**How to complete this task**: A line qualifies if it holds the string "none". Copy every qualifying line from the records.

*** Opening of Material shown ***

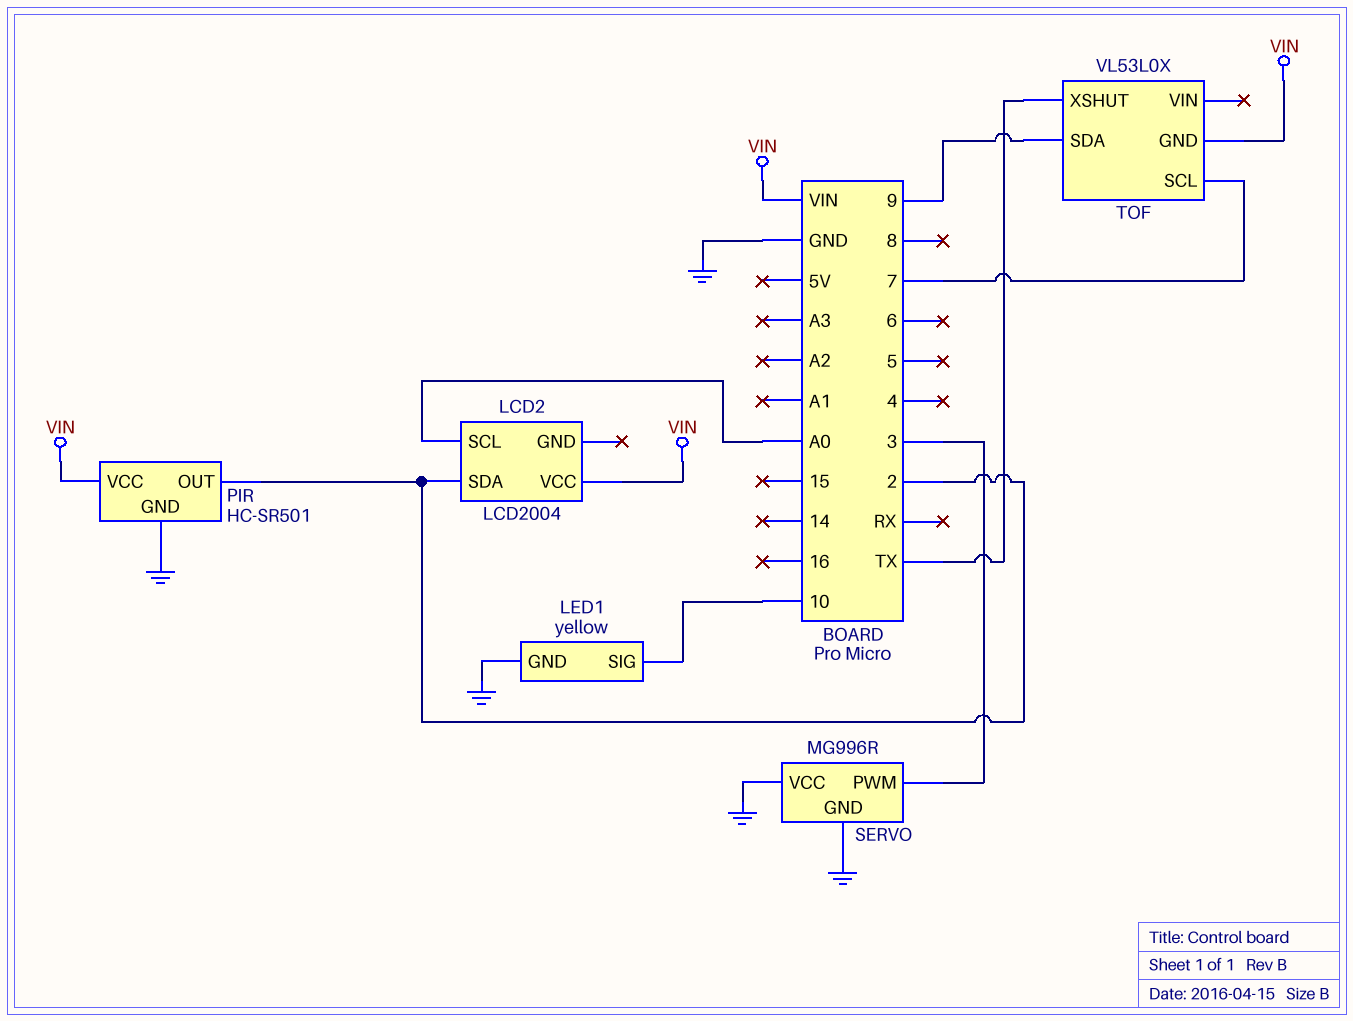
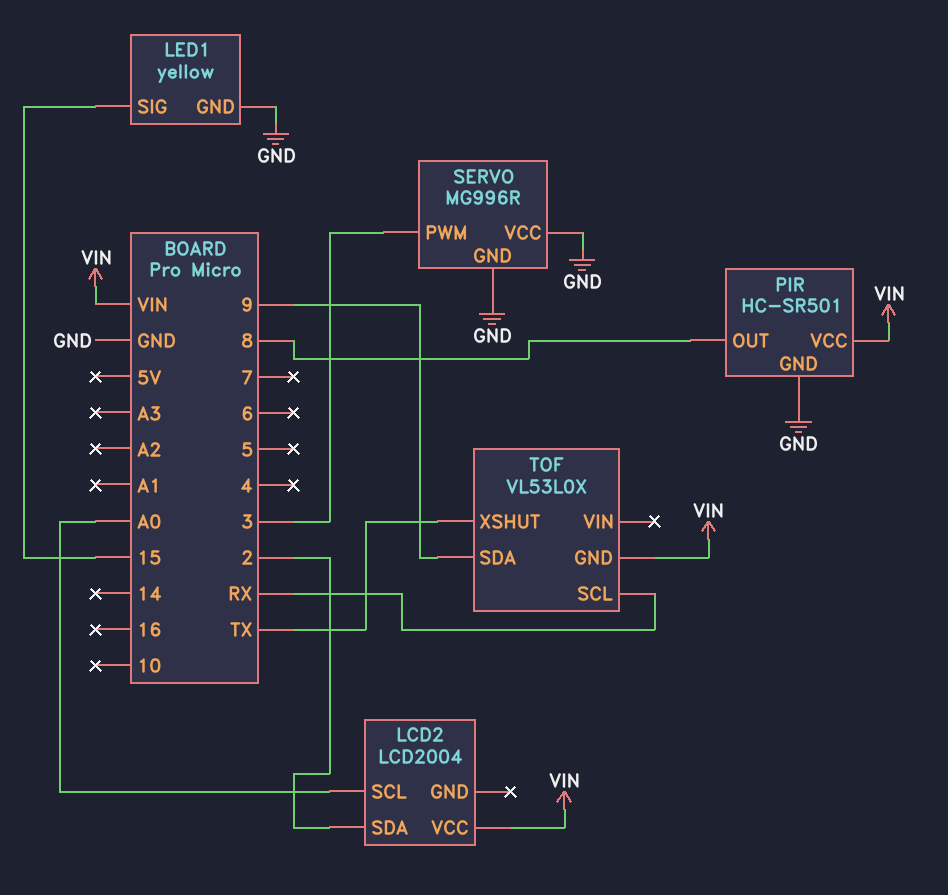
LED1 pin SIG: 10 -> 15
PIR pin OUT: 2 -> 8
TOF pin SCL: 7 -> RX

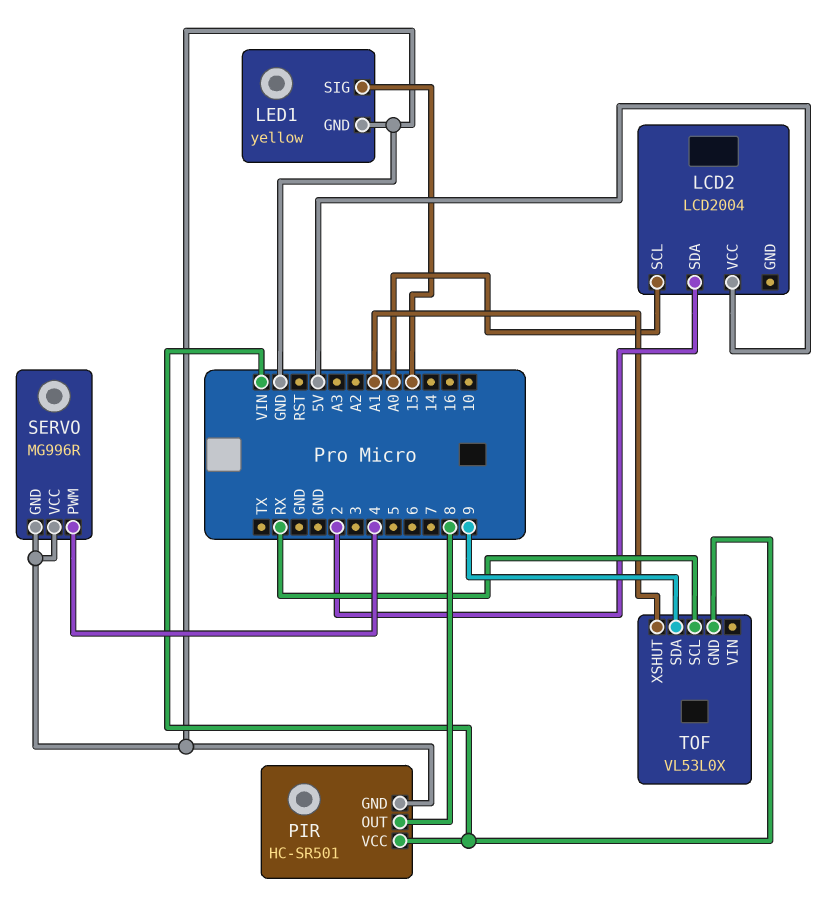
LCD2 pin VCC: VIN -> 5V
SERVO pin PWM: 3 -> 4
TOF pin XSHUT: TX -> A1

*** Close of Material shown ***
*** Opening of Material shown ***

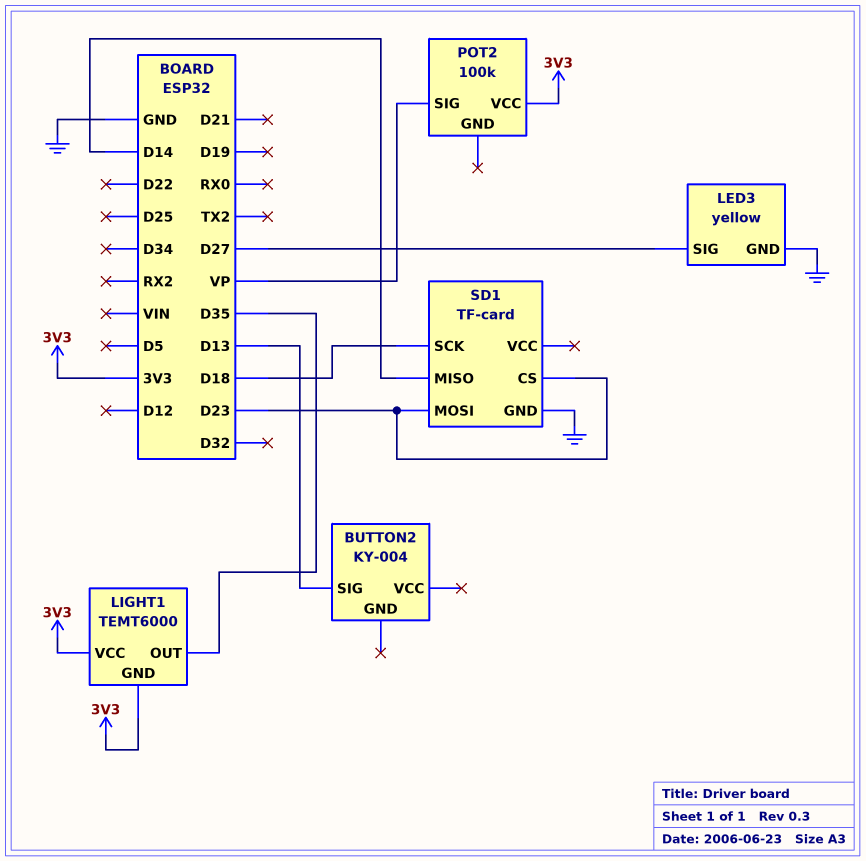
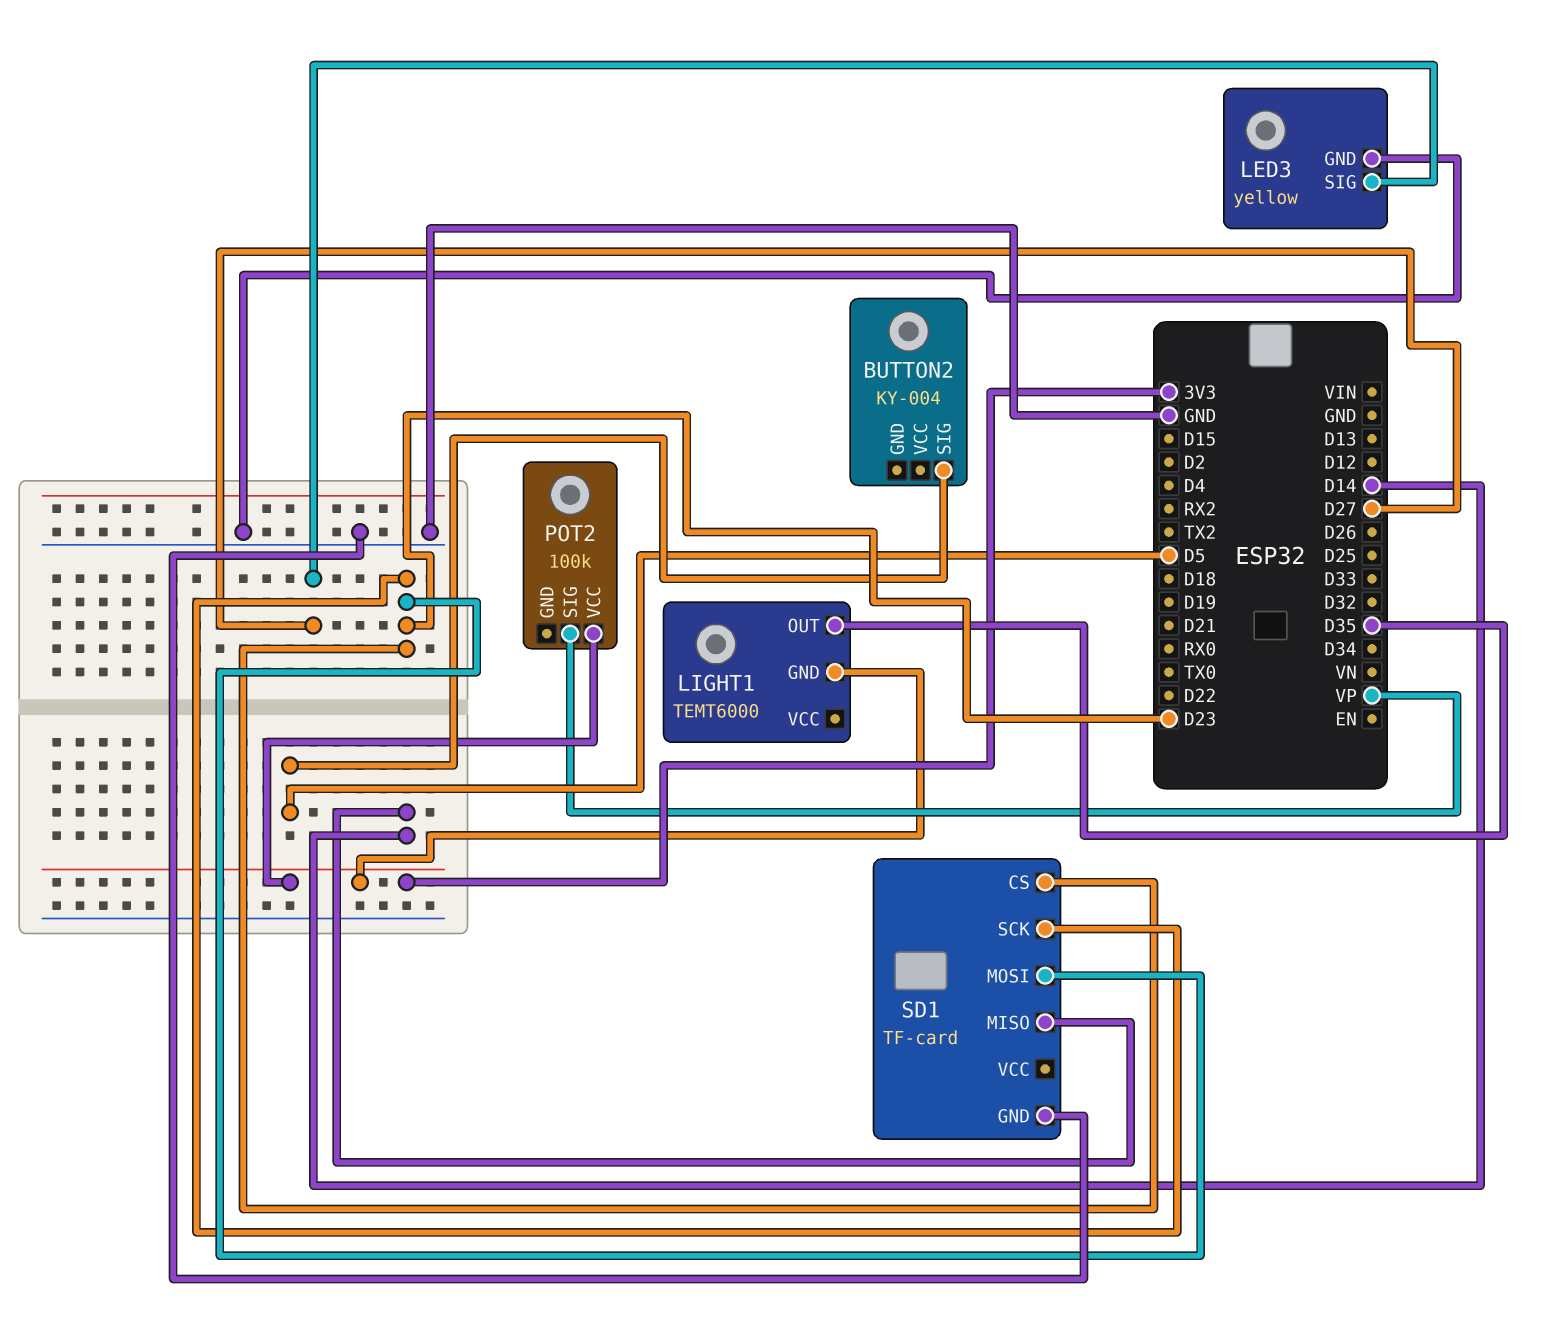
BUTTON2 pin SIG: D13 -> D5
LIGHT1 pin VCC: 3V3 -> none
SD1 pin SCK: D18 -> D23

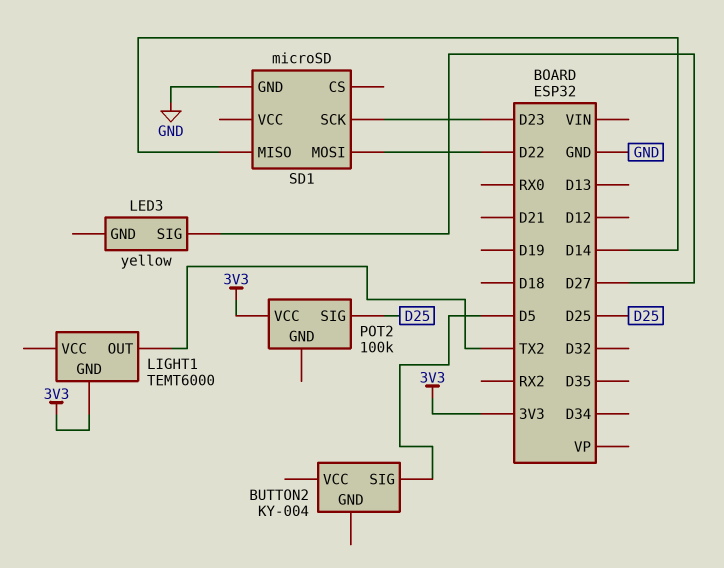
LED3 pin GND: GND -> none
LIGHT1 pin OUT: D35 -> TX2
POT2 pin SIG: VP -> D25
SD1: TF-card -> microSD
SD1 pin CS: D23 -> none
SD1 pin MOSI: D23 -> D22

*** Close of Material shown ***

**Expected answer**:
LIGHT1 pin VCC: 3V3 -> none
LED3 pin GND: GND -> none
SD1 pin CS: D23 -> none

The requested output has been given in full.